* HOW TO COMPLETE THIS TASK *
Nothing outside the range below should be printed. Output exactly the lines from the line with "R4: 6.8k (GND, SENSE) -> 2.2k (GND, SENSE)" to the line with "U4 pin GND: GND -> none", both included.

** Opening RECORDS PROVIDED block **

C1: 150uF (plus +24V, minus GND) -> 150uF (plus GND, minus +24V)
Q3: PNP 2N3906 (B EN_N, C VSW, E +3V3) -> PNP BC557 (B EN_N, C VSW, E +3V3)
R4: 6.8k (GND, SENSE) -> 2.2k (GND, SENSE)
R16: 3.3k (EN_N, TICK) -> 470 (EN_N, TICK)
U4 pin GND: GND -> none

** Closing RECORDS PROVIDED block **
** Opening RECORDS PROVIDED block **

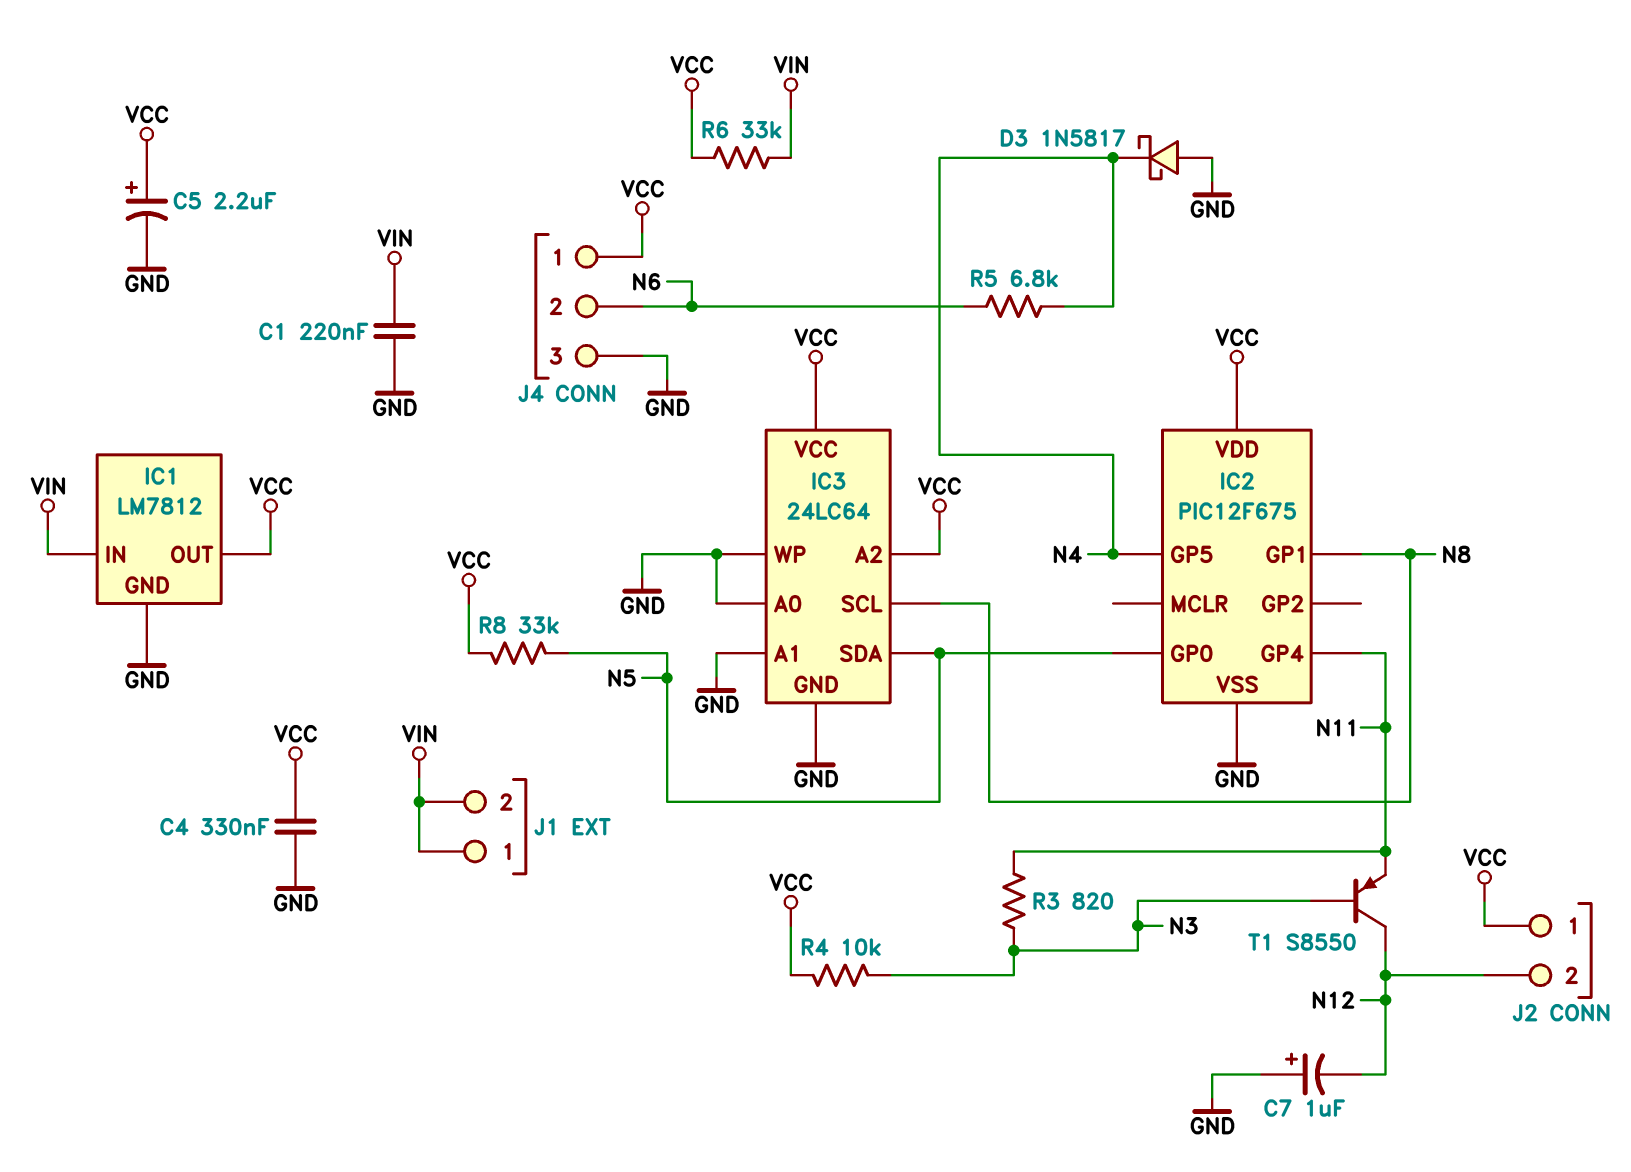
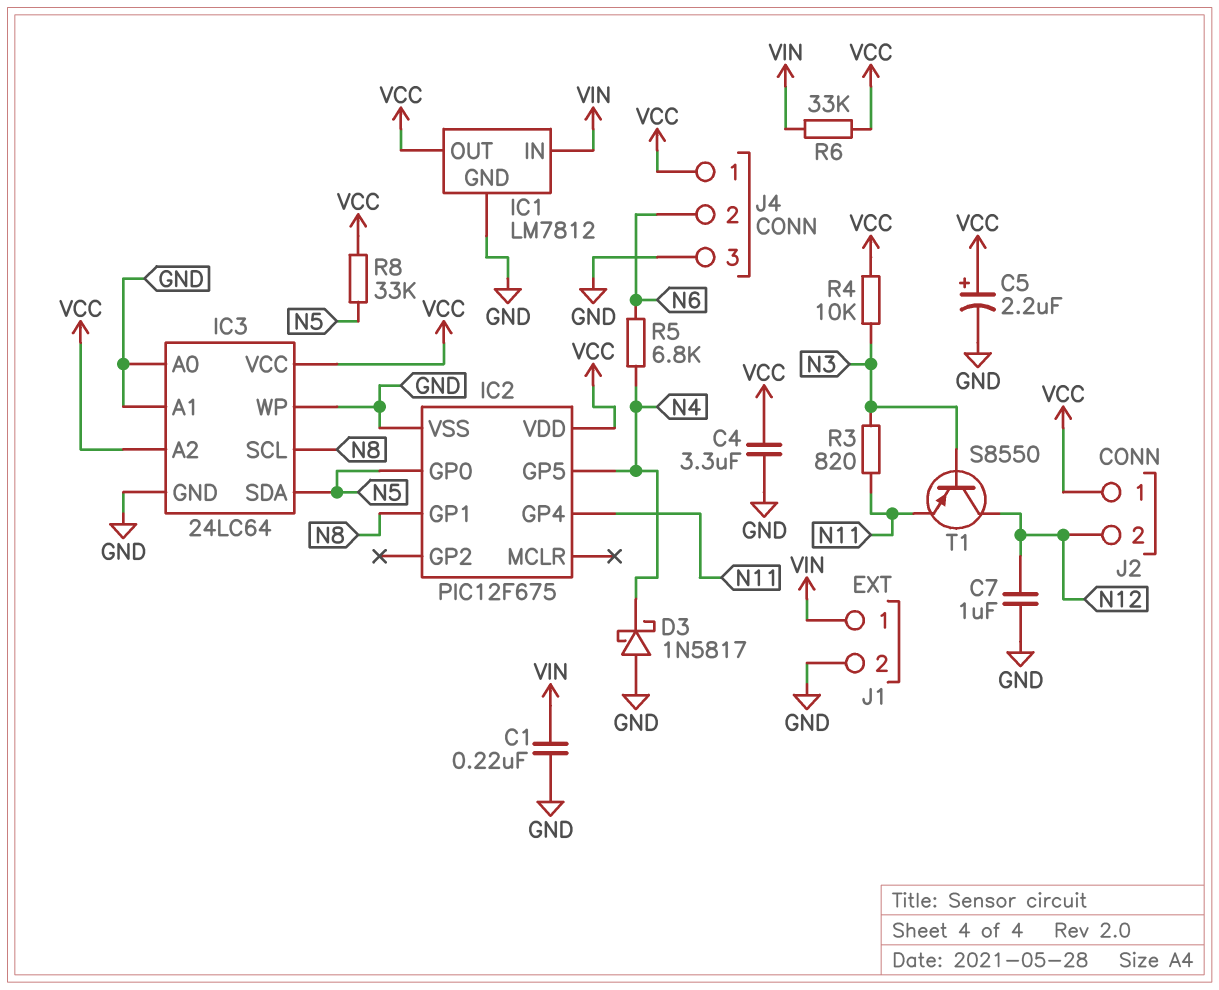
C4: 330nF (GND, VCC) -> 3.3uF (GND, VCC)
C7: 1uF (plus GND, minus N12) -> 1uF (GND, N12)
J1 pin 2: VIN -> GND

** Closing RECORDS PROVIDED block **

* COMPLETED TASK *
R4: 6.8k (GND, SENSE) -> 2.2k (GND, SENSE)
R16: 3.3k (EN_N, TICK) -> 470 (EN_N, TICK)
U4 pin GND: GND -> none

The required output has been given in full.